# Data for processing:
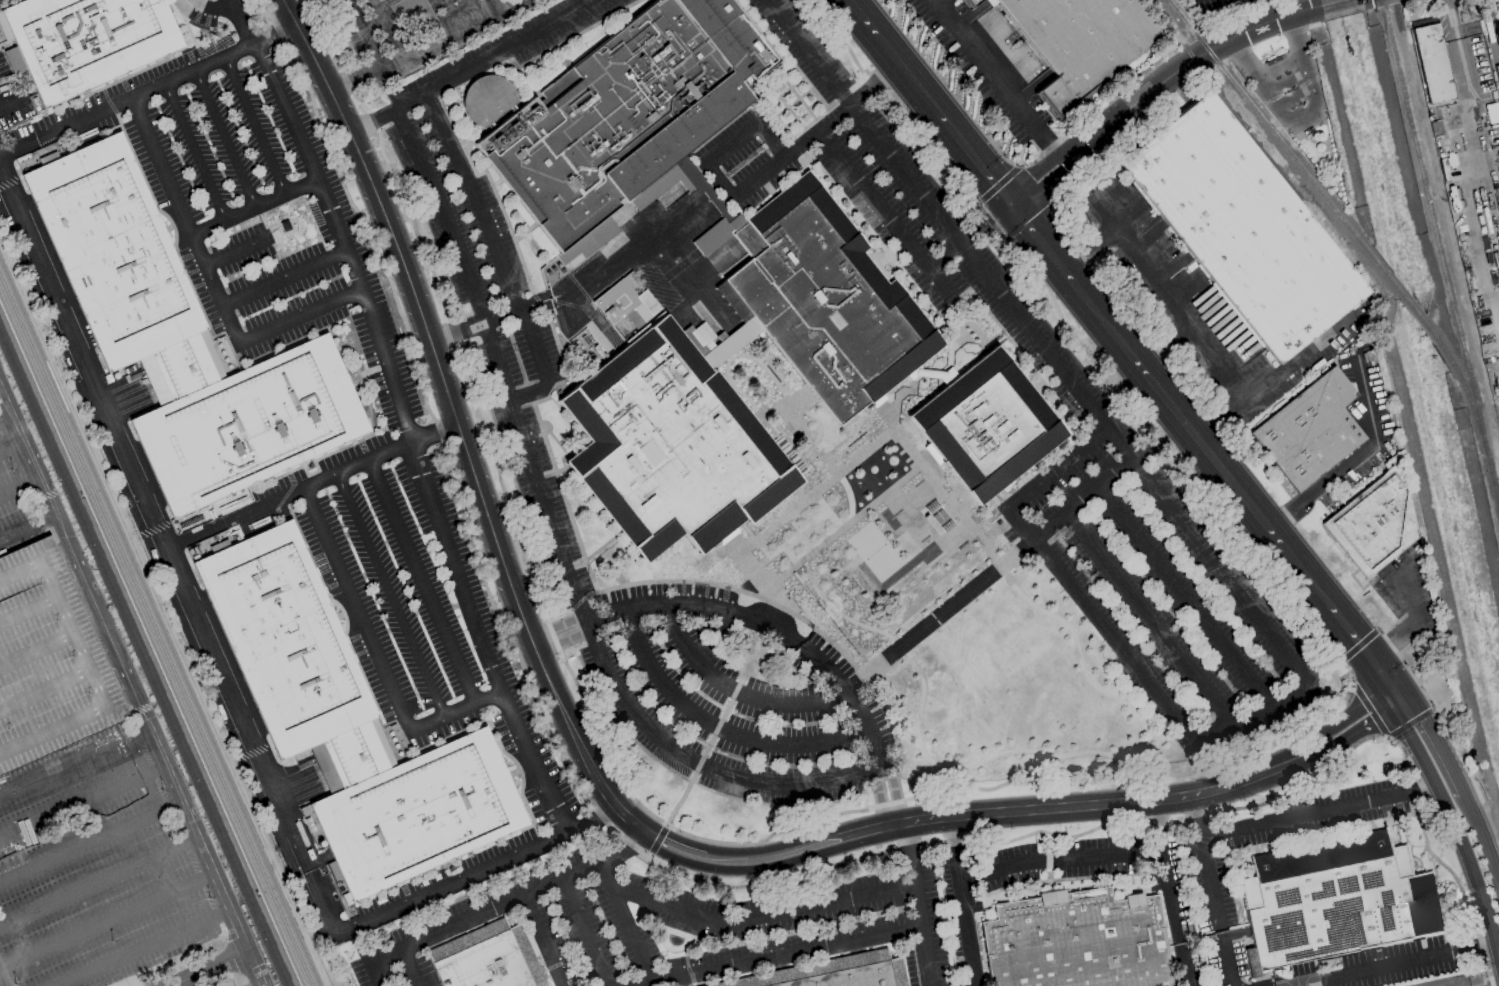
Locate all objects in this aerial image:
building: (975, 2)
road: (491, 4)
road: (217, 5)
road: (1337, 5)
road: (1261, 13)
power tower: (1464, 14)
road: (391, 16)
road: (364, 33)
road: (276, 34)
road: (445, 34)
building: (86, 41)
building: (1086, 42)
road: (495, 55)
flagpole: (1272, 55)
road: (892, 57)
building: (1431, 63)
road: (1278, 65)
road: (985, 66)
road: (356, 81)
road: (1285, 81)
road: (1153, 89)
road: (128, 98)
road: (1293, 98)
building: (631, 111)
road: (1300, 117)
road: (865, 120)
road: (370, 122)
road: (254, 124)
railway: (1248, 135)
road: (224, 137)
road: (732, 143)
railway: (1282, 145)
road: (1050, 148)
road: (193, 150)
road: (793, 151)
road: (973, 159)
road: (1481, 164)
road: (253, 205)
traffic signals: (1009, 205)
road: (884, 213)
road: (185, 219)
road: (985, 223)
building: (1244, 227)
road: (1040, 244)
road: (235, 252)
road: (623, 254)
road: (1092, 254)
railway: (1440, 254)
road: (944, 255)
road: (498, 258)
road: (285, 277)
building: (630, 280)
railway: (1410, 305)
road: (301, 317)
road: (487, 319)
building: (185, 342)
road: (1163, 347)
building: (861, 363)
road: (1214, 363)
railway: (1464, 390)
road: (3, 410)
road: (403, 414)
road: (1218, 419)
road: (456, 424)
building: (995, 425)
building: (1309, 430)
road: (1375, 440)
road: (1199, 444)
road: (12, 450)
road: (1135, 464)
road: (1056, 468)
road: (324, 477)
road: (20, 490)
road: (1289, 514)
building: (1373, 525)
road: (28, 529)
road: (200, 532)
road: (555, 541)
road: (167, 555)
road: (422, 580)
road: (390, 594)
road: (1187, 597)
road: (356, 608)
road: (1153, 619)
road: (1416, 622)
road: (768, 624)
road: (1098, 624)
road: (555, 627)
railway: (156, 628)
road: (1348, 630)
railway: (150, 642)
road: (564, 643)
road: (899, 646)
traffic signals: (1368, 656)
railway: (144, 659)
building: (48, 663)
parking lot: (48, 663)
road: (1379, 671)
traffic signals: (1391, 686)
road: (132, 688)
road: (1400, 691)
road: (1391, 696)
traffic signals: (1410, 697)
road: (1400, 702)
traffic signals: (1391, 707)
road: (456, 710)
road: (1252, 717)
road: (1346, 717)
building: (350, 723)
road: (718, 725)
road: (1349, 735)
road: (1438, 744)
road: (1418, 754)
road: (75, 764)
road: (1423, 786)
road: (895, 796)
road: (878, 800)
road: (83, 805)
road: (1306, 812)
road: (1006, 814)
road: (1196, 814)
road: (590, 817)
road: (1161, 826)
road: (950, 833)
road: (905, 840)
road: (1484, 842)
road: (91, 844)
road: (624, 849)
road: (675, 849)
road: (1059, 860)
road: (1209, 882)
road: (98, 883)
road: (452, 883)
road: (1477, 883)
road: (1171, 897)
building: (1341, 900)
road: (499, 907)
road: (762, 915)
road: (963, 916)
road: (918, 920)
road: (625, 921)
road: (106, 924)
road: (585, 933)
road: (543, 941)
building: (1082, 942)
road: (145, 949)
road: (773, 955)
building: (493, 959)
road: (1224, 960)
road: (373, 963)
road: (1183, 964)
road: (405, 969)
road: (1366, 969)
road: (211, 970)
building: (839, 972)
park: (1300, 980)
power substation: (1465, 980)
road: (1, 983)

# What to produce:
Could you copy out every record exactly, minus the pictures?

# Solution below:
Locate all objects in this aerial image:
building: (975, 2)
road: (491, 4)
road: (217, 5)
road: (1337, 5)
road: (1261, 13)
power tower: (1464, 14)
road: (391, 16)
road: (364, 33)
road: (276, 34)
road: (445, 34)
building: (86, 41)
building: (1086, 42)
road: (495, 55)
flagpole: (1272, 55)
road: (892, 57)
building: (1431, 63)
road: (1278, 65)
road: (985, 66)
road: (356, 81)
road: (1285, 81)
road: (1153, 89)
road: (128, 98)
road: (1293, 98)
building: (631, 111)
road: (1300, 117)
road: (865, 120)
road: (370, 122)
road: (254, 124)
railway: (1248, 135)
road: (224, 137)
road: (732, 143)
railway: (1282, 145)
road: (1050, 148)
road: (193, 150)
road: (793, 151)
road: (973, 159)
road: (1481, 164)
road: (253, 205)
traffic signals: (1009, 205)
road: (884, 213)
road: (185, 219)
road: (985, 223)
building: (1244, 227)
road: (1040, 244)
road: (235, 252)
road: (623, 254)
road: (1092, 254)
railway: (1440, 254)
road: (944, 255)
road: (498, 258)
road: (285, 277)
building: (630, 280)
railway: (1410, 305)
road: (301, 317)
road: (487, 319)
building: (185, 342)
road: (1163, 347)
building: (861, 363)
road: (1214, 363)
railway: (1464, 390)
road: (3, 410)
road: (403, 414)
road: (1218, 419)
road: (456, 424)
building: (995, 425)
building: (1309, 430)
road: (1375, 440)
road: (1199, 444)
road: (12, 450)
road: (1135, 464)
road: (1056, 468)
road: (324, 477)
road: (20, 490)
road: (1289, 514)
building: (1373, 525)
road: (28, 529)
road: (200, 532)
road: (555, 541)
road: (167, 555)
road: (422, 580)
road: (390, 594)
road: (1187, 597)
road: (356, 608)
road: (1153, 619)
road: (1416, 622)
road: (768, 624)
road: (1098, 624)
road: (555, 627)
railway: (156, 628)
road: (1348, 630)
railway: (150, 642)
road: (564, 643)
road: (899, 646)
traffic signals: (1368, 656)
railway: (144, 659)
building: (48, 663)
parking lot: (48, 663)
road: (1379, 671)
traffic signals: (1391, 686)
road: (132, 688)
road: (1400, 691)
road: (1391, 696)
traffic signals: (1410, 697)
road: (1400, 702)
traffic signals: (1391, 707)
road: (456, 710)
road: (1252, 717)
road: (1346, 717)
building: (350, 723)
road: (718, 725)
road: (1349, 735)
road: (1438, 744)
road: (1418, 754)
road: (75, 764)
road: (1423, 786)
road: (895, 796)
road: (878, 800)
road: (83, 805)
road: (1306, 812)
road: (1006, 814)
road: (1196, 814)
road: (590, 817)
road: (1161, 826)
road: (950, 833)
road: (905, 840)
road: (1484, 842)
road: (91, 844)
road: (624, 849)
road: (675, 849)
road: (1059, 860)
road: (1209, 882)
road: (98, 883)
road: (452, 883)
road: (1477, 883)
road: (1171, 897)
building: (1341, 900)
road: (499, 907)
road: (762, 915)
road: (963, 916)
road: (918, 920)
road: (625, 921)
road: (106, 924)
road: (585, 933)
road: (543, 941)
building: (1082, 942)
road: (145, 949)
road: (773, 955)
building: (493, 959)
road: (1224, 960)
road: (373, 963)
road: (1183, 964)
road: (405, 969)
road: (1366, 969)
road: (211, 970)
building: (839, 972)
park: (1300, 980)
power substation: (1465, 980)
road: (1, 983)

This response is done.